WHAT YOU NEED TO DO:
All of the records below need to be copied exactly.
START DATA FOR THIS TASK
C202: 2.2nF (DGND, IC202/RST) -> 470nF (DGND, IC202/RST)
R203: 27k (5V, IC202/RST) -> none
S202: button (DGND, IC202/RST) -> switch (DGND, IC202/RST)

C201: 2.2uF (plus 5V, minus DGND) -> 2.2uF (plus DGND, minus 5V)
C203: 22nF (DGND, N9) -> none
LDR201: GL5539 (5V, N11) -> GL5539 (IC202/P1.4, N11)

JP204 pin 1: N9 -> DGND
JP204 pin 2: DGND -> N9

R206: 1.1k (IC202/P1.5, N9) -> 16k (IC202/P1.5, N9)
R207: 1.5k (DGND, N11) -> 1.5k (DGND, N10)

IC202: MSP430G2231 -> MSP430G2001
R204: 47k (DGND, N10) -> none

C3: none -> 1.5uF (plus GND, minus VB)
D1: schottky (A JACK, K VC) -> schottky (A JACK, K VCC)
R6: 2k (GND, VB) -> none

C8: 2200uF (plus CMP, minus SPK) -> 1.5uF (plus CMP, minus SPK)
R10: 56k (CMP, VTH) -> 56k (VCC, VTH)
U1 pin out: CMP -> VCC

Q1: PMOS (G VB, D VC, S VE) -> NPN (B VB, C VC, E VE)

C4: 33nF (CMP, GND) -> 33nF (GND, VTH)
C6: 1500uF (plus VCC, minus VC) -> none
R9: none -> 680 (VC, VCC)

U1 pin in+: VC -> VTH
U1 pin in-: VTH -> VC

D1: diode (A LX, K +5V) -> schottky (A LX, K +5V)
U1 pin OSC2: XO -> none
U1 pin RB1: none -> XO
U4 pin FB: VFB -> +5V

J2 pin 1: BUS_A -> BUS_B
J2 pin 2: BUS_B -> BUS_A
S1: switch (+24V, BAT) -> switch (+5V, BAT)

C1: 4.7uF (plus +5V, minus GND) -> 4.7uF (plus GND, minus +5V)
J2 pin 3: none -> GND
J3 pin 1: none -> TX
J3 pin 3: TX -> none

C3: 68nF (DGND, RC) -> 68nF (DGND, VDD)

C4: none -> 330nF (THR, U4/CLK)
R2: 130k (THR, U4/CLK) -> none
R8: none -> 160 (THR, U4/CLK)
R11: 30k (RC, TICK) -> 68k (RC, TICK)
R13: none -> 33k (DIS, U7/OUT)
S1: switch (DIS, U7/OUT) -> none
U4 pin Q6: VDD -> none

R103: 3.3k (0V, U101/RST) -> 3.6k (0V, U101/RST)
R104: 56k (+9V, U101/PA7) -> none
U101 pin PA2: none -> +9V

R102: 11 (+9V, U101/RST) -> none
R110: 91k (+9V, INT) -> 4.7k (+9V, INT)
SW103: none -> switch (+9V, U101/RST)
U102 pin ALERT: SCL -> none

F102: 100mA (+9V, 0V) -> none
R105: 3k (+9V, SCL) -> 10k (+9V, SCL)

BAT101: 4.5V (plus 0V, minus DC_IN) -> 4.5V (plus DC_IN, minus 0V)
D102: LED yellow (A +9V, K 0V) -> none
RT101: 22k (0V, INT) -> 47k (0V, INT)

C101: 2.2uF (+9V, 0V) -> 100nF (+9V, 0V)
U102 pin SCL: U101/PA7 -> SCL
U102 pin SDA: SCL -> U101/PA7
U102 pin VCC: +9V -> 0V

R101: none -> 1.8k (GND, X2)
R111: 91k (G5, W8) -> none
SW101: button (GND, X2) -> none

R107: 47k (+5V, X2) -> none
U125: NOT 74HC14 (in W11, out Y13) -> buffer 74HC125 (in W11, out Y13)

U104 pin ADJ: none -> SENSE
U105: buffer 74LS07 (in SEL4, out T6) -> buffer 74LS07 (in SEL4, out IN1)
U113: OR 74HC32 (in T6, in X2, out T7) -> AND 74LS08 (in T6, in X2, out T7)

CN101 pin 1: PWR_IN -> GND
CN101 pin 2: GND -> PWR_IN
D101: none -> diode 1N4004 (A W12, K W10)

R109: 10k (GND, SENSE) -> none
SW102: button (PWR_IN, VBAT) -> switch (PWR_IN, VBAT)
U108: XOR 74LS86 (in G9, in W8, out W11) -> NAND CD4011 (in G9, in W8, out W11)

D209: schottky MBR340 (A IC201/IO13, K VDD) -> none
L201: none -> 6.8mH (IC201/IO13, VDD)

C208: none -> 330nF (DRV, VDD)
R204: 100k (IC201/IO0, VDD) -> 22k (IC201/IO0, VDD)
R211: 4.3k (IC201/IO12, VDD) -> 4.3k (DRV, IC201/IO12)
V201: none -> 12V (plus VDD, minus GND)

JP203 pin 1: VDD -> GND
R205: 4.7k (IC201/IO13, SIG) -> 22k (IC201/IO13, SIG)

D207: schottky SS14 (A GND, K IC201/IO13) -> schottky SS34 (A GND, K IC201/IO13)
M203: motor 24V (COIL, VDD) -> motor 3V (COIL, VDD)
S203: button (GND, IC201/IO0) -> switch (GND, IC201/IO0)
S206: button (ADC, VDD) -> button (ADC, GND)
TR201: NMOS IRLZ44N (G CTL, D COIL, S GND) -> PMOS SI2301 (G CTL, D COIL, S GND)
END DATA FOR THIS TASK
RESULT OF THIS TASK:
C202: 2.2nF (DGND, IC202/RST) -> 470nF (DGND, IC202/RST)
R203: 27k (5V, IC202/RST) -> none
S202: button (DGND, IC202/RST) -> switch (DGND, IC202/RST)

C201: 2.2uF (plus 5V, minus DGND) -> 2.2uF (plus DGND, minus 5V)
C203: 22nF (DGND, N9) -> none
LDR201: GL5539 (5V, N11) -> GL5539 (IC202/P1.4, N11)

JP204 pin 1: N9 -> DGND
JP204 pin 2: DGND -> N9

R206: 1.1k (IC202/P1.5, N9) -> 16k (IC202/P1.5, N9)
R207: 1.5k (DGND, N11) -> 1.5k (DGND, N10)

IC202: MSP430G2231 -> MSP430G2001
R204: 47k (DGND, N10) -> none

C3: none -> 1.5uF (plus GND, minus VB)
D1: schottky (A JACK, K VC) -> schottky (A JACK, K VCC)
R6: 2k (GND, VB) -> none

C8: 2200uF (plus CMP, minus SPK) -> 1.5uF (plus CMP, minus SPK)
R10: 56k (CMP, VTH) -> 56k (VCC, VTH)
U1 pin out: CMP -> VCC

Q1: PMOS (G VB, D VC, S VE) -> NPN (B VB, C VC, E VE)

C4: 33nF (CMP, GND) -> 33nF (GND, VTH)
C6: 1500uF (plus VCC, minus VC) -> none
R9: none -> 680 (VC, VCC)

U1 pin in+: VC -> VTH
U1 pin in-: VTH -> VC

D1: diode (A LX, K +5V) -> schottky (A LX, K +5V)
U1 pin OSC2: XO -> none
U1 pin RB1: none -> XO
U4 pin FB: VFB -> +5V

J2 pin 1: BUS_A -> BUS_B
J2 pin 2: BUS_B -> BUS_A
S1: switch (+24V, BAT) -> switch (+5V, BAT)

C1: 4.7uF (plus +5V, minus GND) -> 4.7uF (plus GND, minus +5V)
J2 pin 3: none -> GND
J3 pin 1: none -> TX
J3 pin 3: TX -> none

C3: 68nF (DGND, RC) -> 68nF (DGND, VDD)

C4: none -> 330nF (THR, U4/CLK)
R2: 130k (THR, U4/CLK) -> none
R8: none -> 160 (THR, U4/CLK)
R11: 30k (RC, TICK) -> 68k (RC, TICK)
R13: none -> 33k (DIS, U7/OUT)
S1: switch (DIS, U7/OUT) -> none
U4 pin Q6: VDD -> none

R103: 3.3k (0V, U101/RST) -> 3.6k (0V, U101/RST)
R104: 56k (+9V, U101/PA7) -> none
U101 pin PA2: none -> +9V

R102: 11 (+9V, U101/RST) -> none
R110: 91k (+9V, INT) -> 4.7k (+9V, INT)
SW103: none -> switch (+9V, U101/RST)
U102 pin ALERT: SCL -> none

F102: 100mA (+9V, 0V) -> none
R105: 3k (+9V, SCL) -> 10k (+9V, SCL)

BAT101: 4.5V (plus 0V, minus DC_IN) -> 4.5V (plus DC_IN, minus 0V)
D102: LED yellow (A +9V, K 0V) -> none
RT101: 22k (0V, INT) -> 47k (0V, INT)

C101: 2.2uF (+9V, 0V) -> 100nF (+9V, 0V)
U102 pin SCL: U101/PA7 -> SCL
U102 pin SDA: SCL -> U101/PA7
U102 pin VCC: +9V -> 0V

R101: none -> 1.8k (GND, X2)
R111: 91k (G5, W8) -> none
SW101: button (GND, X2) -> none

R107: 47k (+5V, X2) -> none
U125: NOT 74HC14 (in W11, out Y13) -> buffer 74HC125 (in W11, out Y13)

U104 pin ADJ: none -> SENSE
U105: buffer 74LS07 (in SEL4, out T6) -> buffer 74LS07 (in SEL4, out IN1)
U113: OR 74HC32 (in T6, in X2, out T7) -> AND 74LS08 (in T6, in X2, out T7)

CN101 pin 1: PWR_IN -> GND
CN101 pin 2: GND -> PWR_IN
D101: none -> diode 1N4004 (A W12, K W10)

R109: 10k (GND, SENSE) -> none
SW102: button (PWR_IN, VBAT) -> switch (PWR_IN, VBAT)
U108: XOR 74LS86 (in G9, in W8, out W11) -> NAND CD4011 (in G9, in W8, out W11)

D209: schottky MBR340 (A IC201/IO13, K VDD) -> none
L201: none -> 6.8mH (IC201/IO13, VDD)

C208: none -> 330nF (DRV, VDD)
R204: 100k (IC201/IO0, VDD) -> 22k (IC201/IO0, VDD)
R211: 4.3k (IC201/IO12, VDD) -> 4.3k (DRV, IC201/IO12)
V201: none -> 12V (plus VDD, minus GND)

JP203 pin 1: VDD -> GND
R205: 4.7k (IC201/IO13, SIG) -> 22k (IC201/IO13, SIG)

D207: schottky SS14 (A GND, K IC201/IO13) -> schottky SS34 (A GND, K IC201/IO13)
M203: motor 24V (COIL, VDD) -> motor 3V (COIL, VDD)
S203: button (GND, IC201/IO0) -> switch (GND, IC201/IO0)
S206: button (ADC, VDD) -> button (ADC, GND)
TR201: NMOS IRLZ44N (G CTL, D COIL, S GND) -> PMOS SI2301 (G CTL, D COIL, S GND)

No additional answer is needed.